═════ Data provided ═════

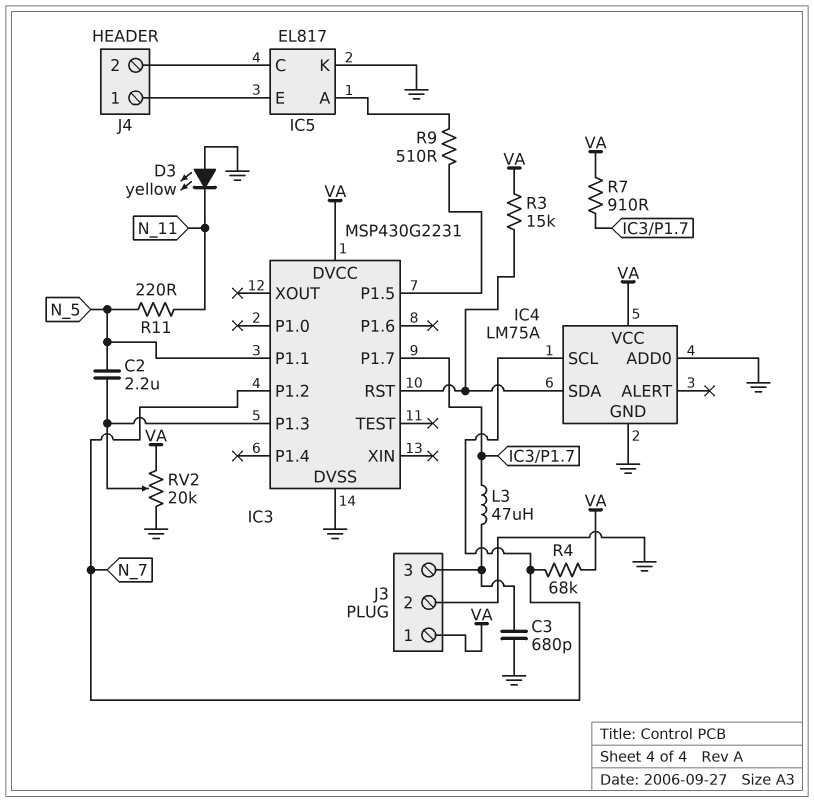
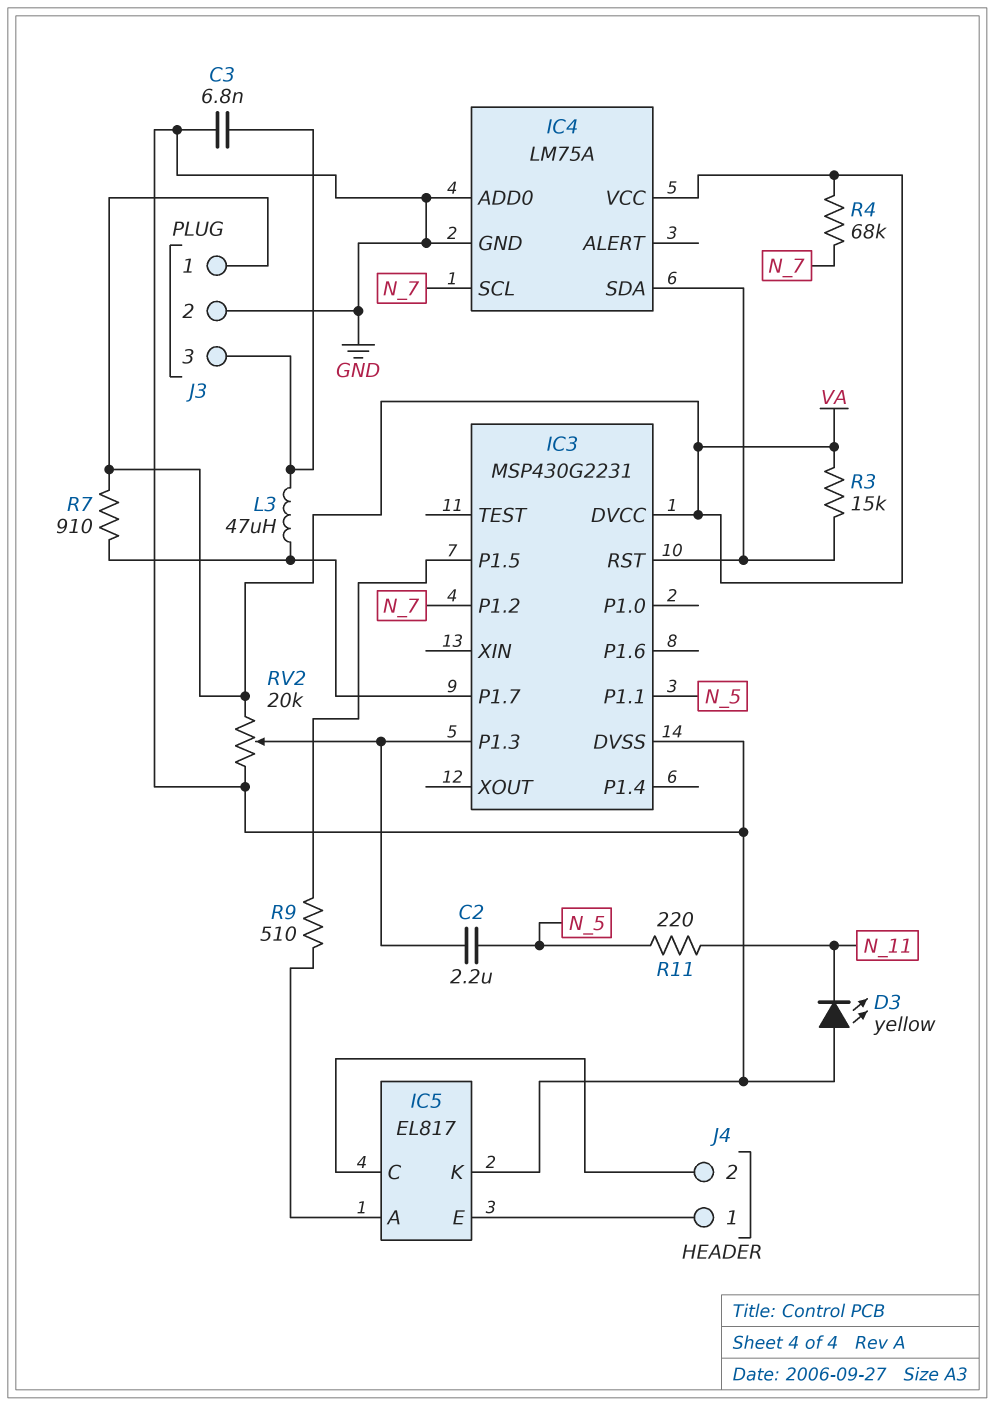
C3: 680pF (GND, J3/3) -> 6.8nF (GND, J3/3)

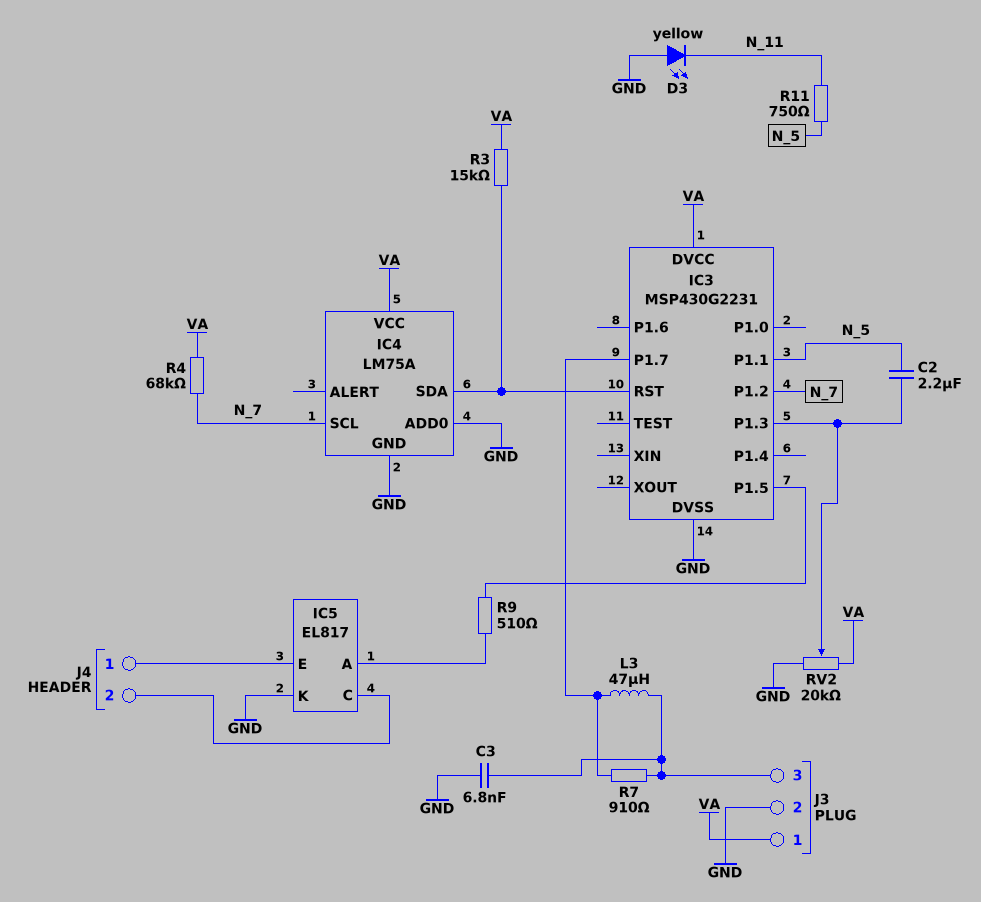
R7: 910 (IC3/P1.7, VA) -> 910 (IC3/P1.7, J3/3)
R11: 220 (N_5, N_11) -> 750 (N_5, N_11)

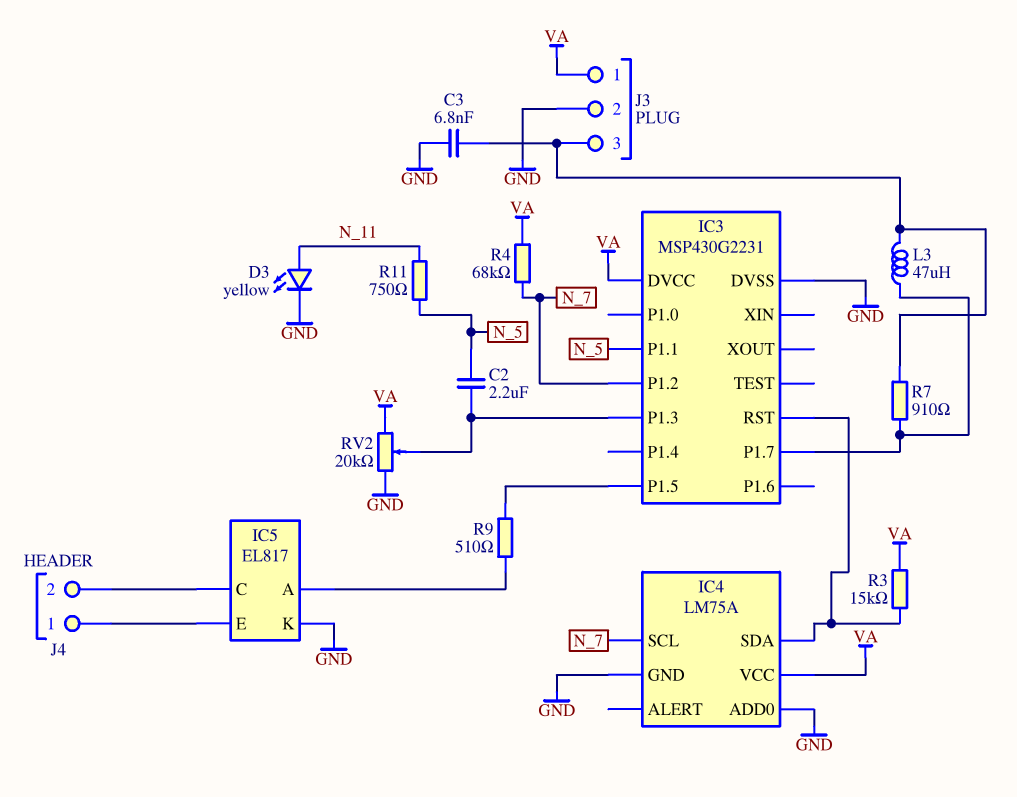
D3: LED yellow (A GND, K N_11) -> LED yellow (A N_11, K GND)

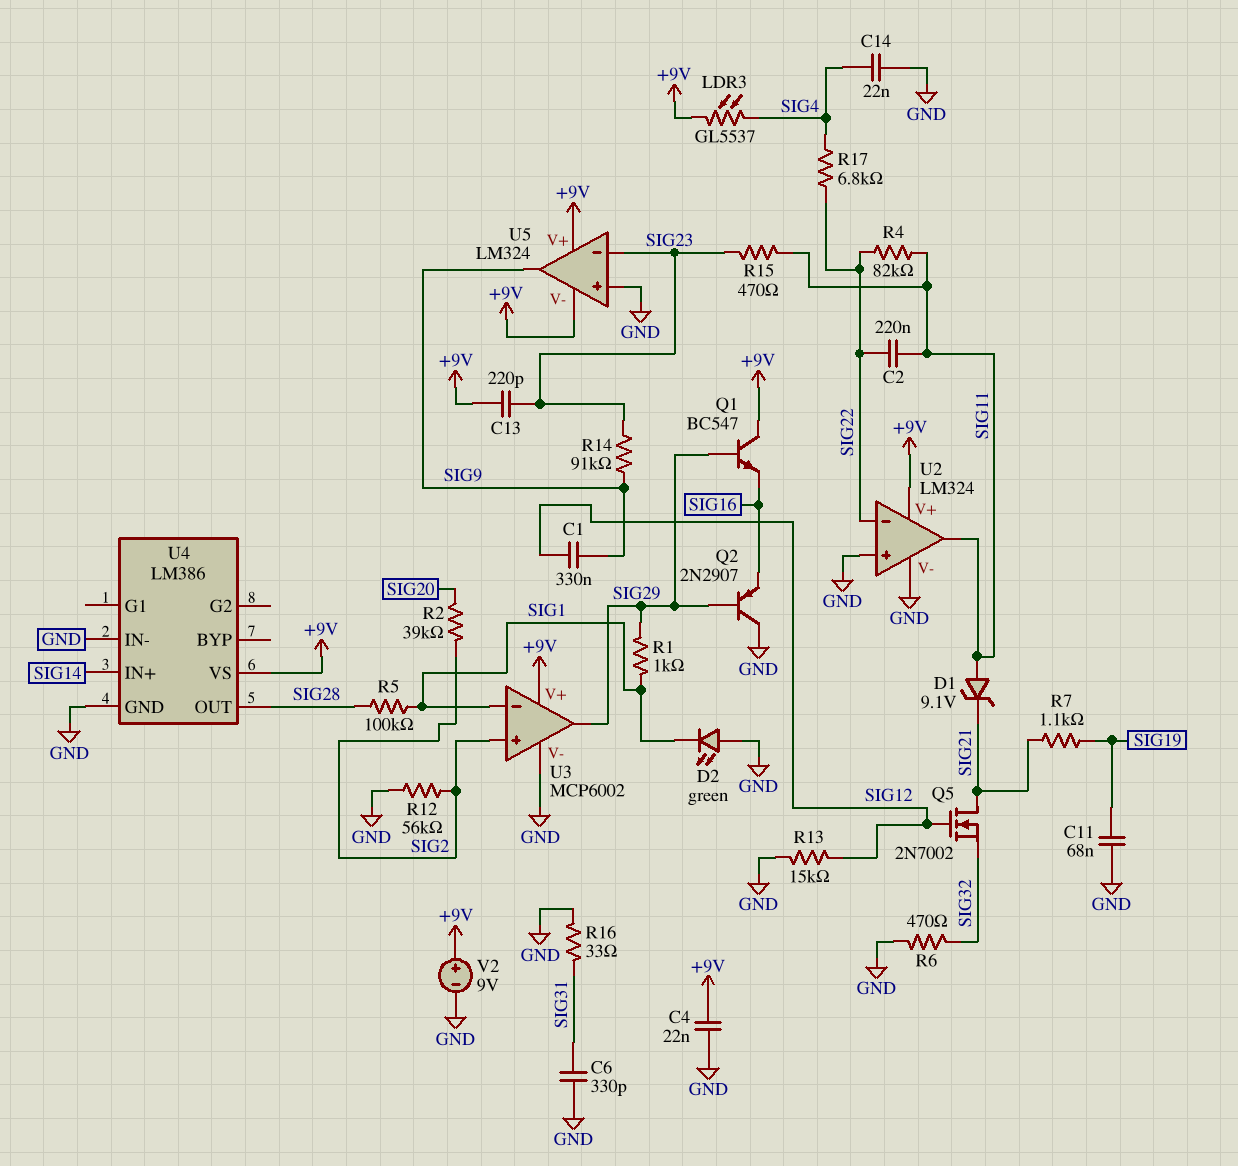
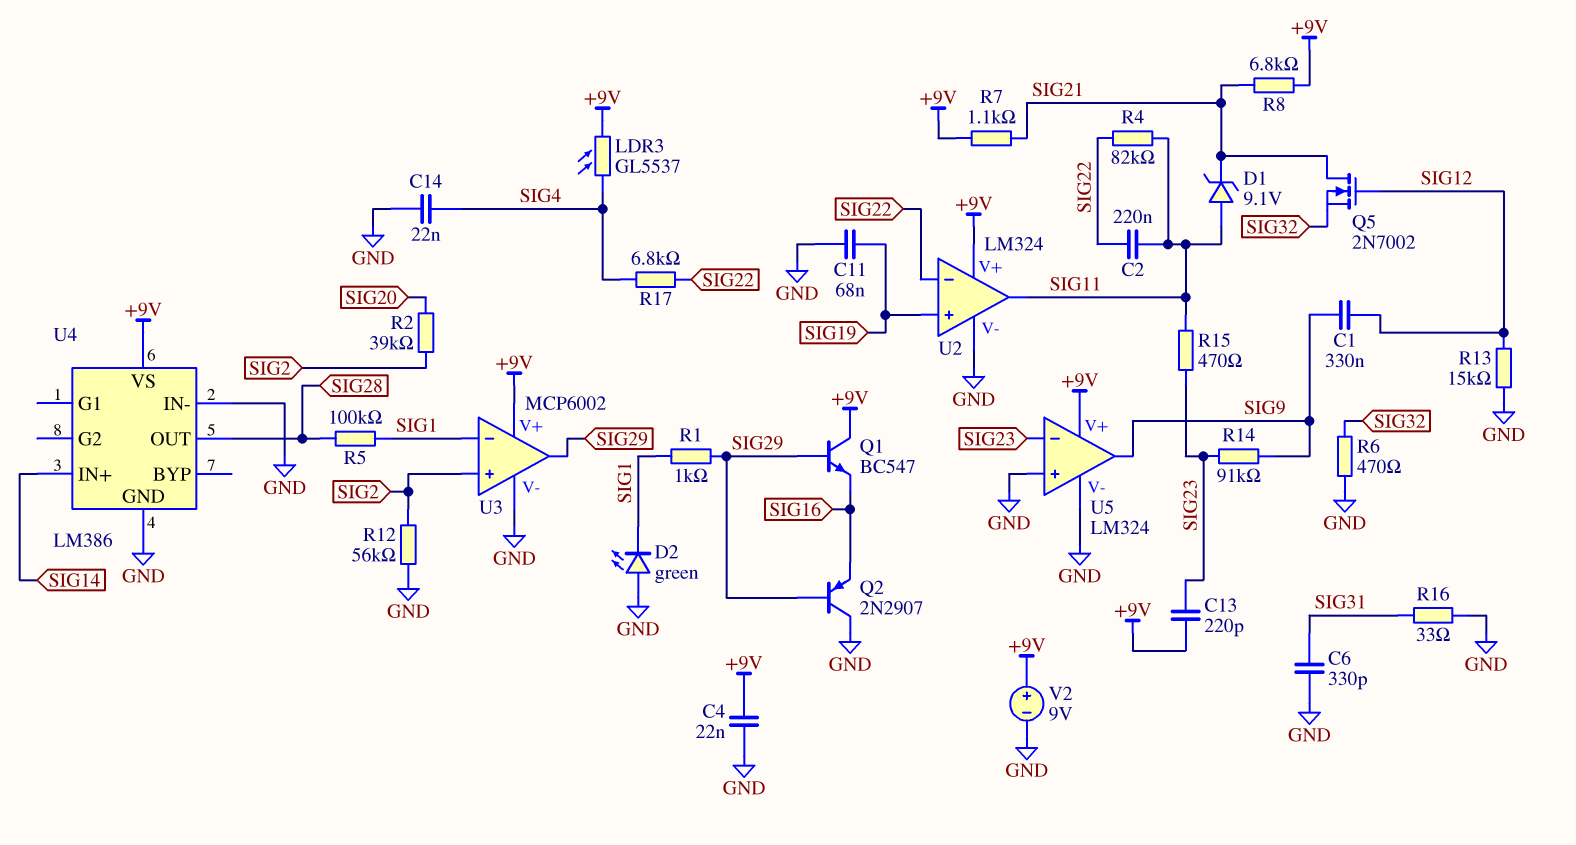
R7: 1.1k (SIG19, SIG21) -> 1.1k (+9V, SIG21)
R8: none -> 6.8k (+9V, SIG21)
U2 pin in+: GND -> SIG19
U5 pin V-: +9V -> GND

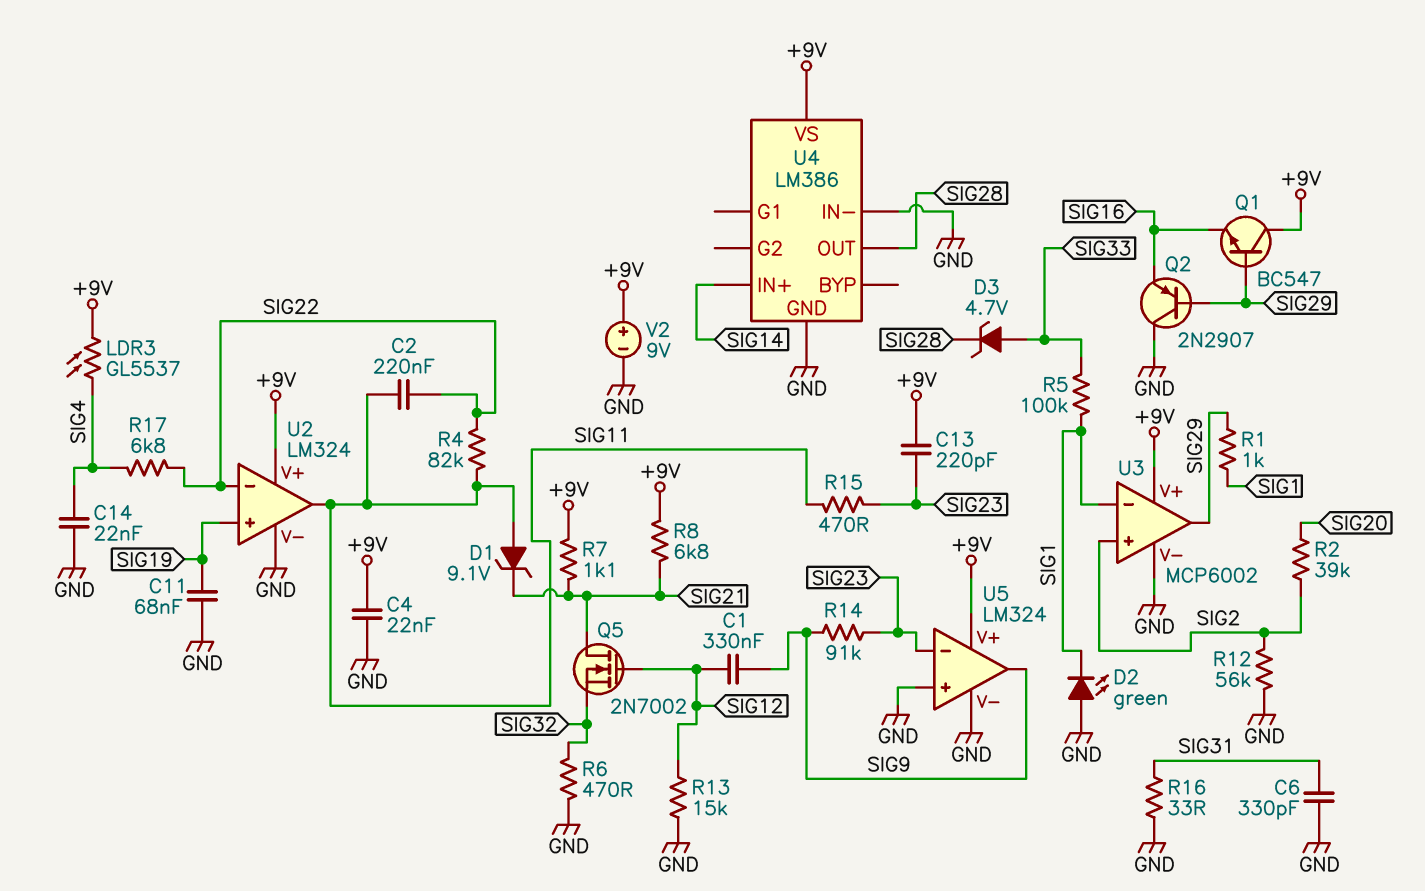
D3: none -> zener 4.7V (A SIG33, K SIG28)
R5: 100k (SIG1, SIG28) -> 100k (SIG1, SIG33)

═════

> [Exercise prompt]
From the listing above, copy every line that holds the string "none".

> [Exercise response]
R8: none -> 6.8k (+9V, SIG21)
D3: none -> zener 4.7V (A SIG33, K SIG28)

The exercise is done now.